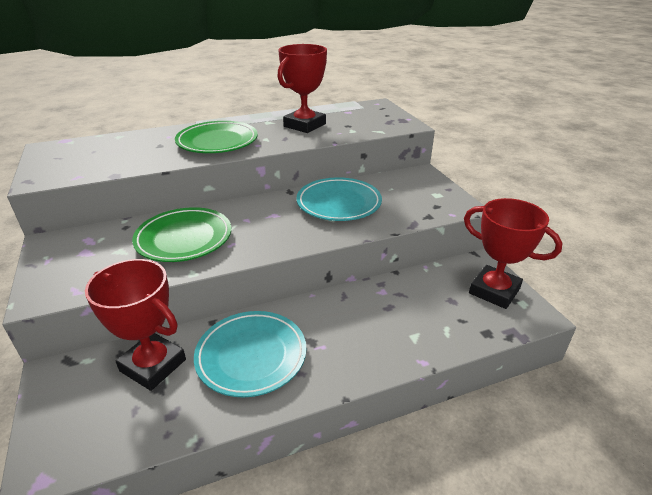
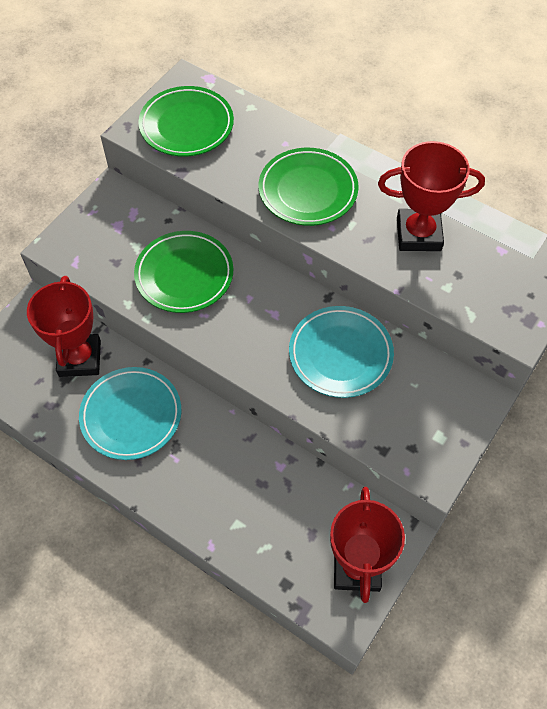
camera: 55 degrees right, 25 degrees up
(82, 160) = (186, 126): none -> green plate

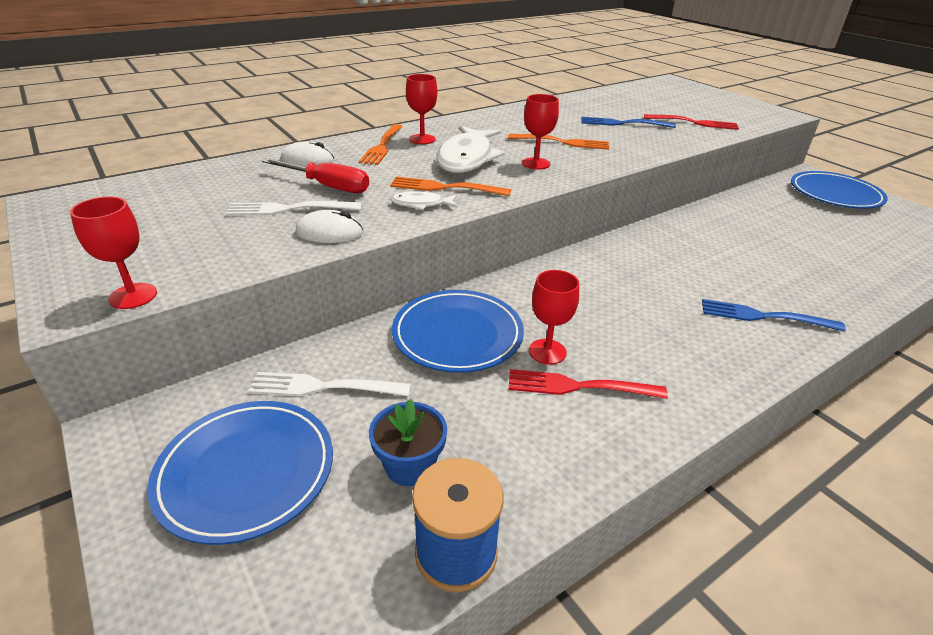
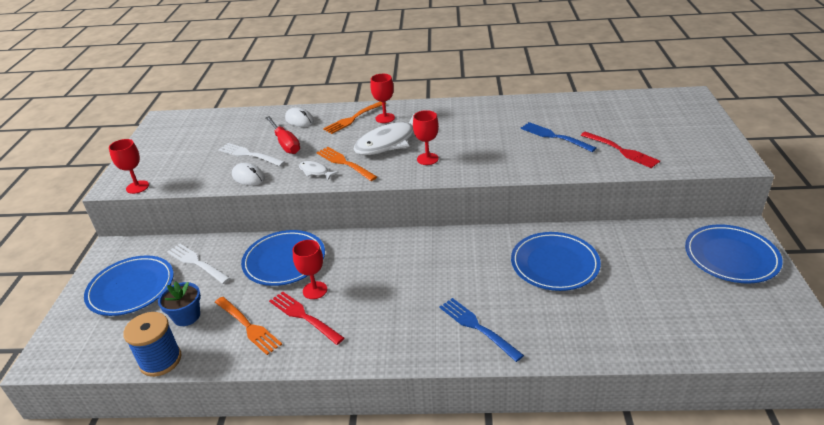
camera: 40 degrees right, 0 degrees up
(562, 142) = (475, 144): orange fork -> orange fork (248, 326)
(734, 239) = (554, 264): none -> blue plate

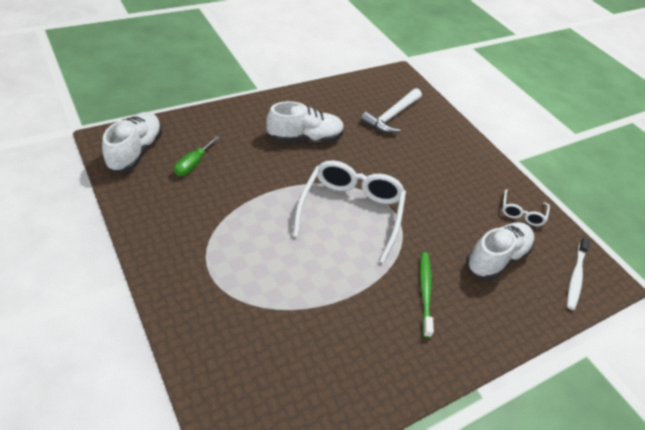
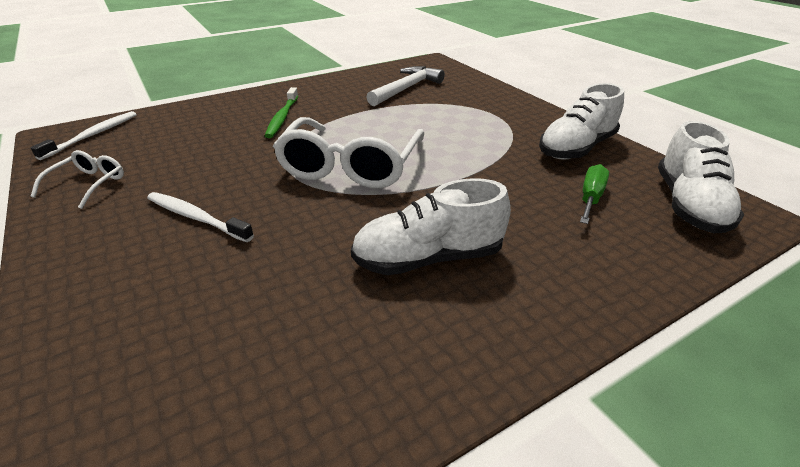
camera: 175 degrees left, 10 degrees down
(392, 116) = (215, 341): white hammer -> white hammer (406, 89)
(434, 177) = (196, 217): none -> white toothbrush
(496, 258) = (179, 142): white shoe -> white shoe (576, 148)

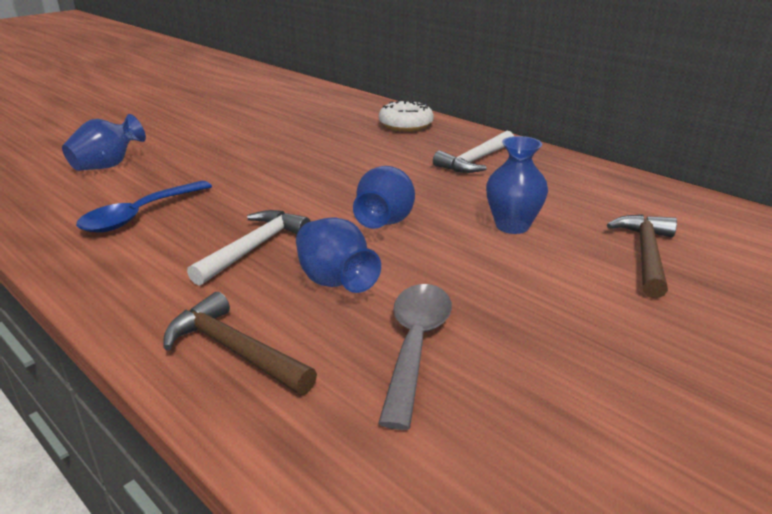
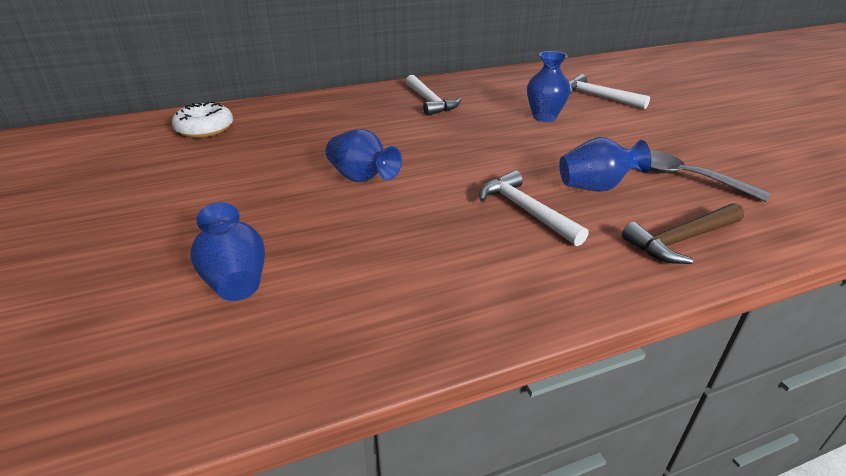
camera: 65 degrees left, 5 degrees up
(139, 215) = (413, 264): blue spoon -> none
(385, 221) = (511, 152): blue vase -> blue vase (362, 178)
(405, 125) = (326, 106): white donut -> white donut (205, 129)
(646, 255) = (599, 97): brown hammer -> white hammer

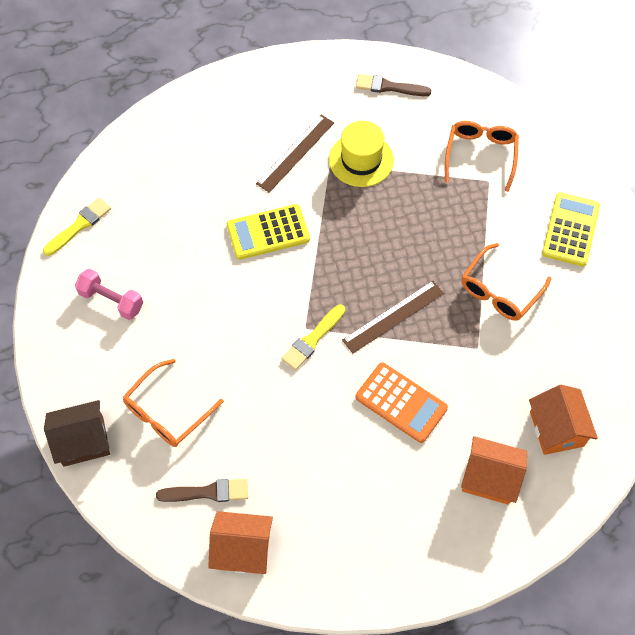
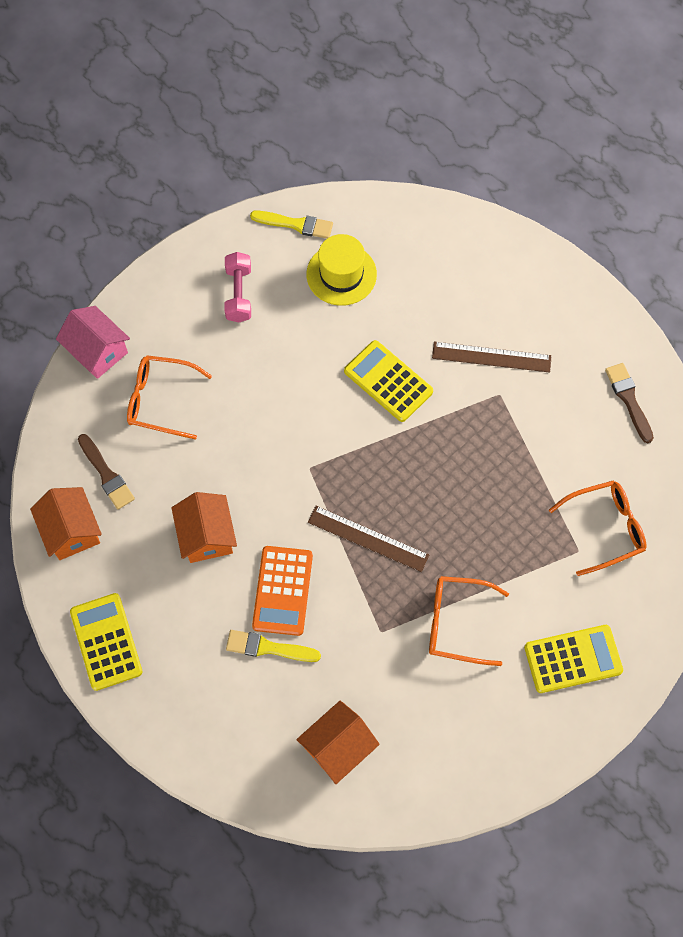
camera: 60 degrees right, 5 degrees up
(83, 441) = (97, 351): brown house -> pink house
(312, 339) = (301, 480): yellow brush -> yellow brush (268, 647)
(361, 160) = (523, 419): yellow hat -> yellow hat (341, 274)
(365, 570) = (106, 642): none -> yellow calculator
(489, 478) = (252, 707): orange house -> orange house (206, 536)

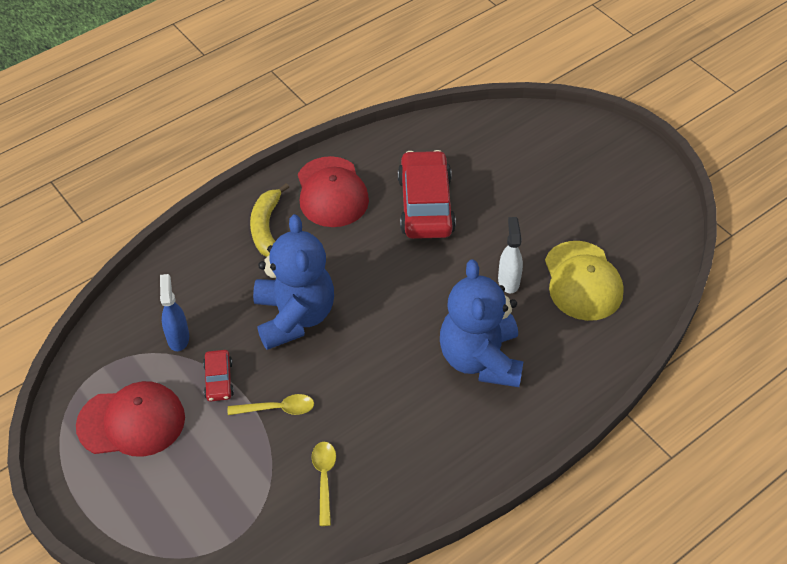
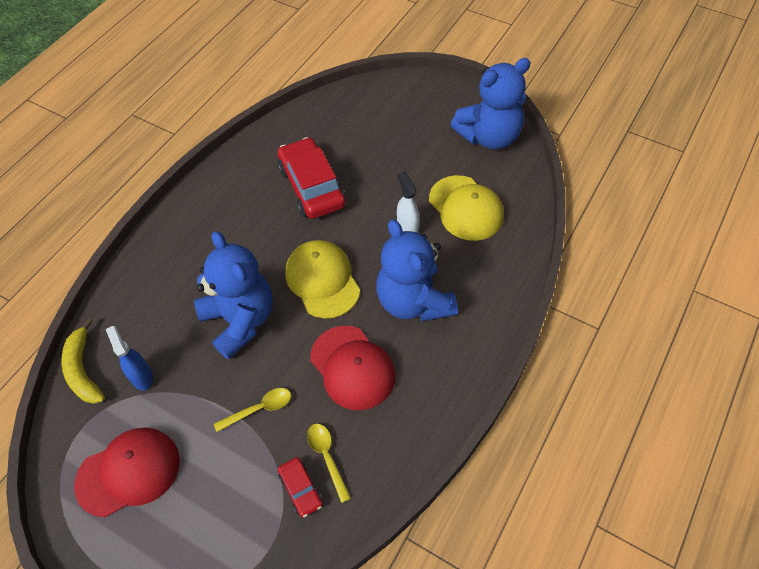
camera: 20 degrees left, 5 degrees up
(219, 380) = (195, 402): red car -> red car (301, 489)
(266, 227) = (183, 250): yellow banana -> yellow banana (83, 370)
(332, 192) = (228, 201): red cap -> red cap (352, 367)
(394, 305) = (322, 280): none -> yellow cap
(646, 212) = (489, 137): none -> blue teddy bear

What is being asked
Write out each line of the listing above, exactly, from its first line to the line holding "(405, 125) = (326, 106): white", inclusive. Skip the pictures.

Written response
camera: 55 degrees right, 25 degrees up
(82, 160) = (186, 126): none -> green plate

camera: 40 degrees right, 0 degrees up
(562, 142) = (475, 144): orange fork -> orange fork (248, 326)
(734, 239) = (554, 264): none -> blue plate

camera: 175 degrees left, 10 degrees down
(392, 116) = (215, 341): white hammer -> white hammer (406, 89)
(434, 177) = (196, 217): none -> white toothbrush
(496, 258) = (179, 142): white shoe -> white shoe (576, 148)

camera: 65 degrees left, 5 degrees up
(139, 215) = (413, 264): blue spoon -> none
(385, 221) = (511, 152): blue vase -> blue vase (362, 178)
(405, 125) = (326, 106): white donut -> white donut (205, 129)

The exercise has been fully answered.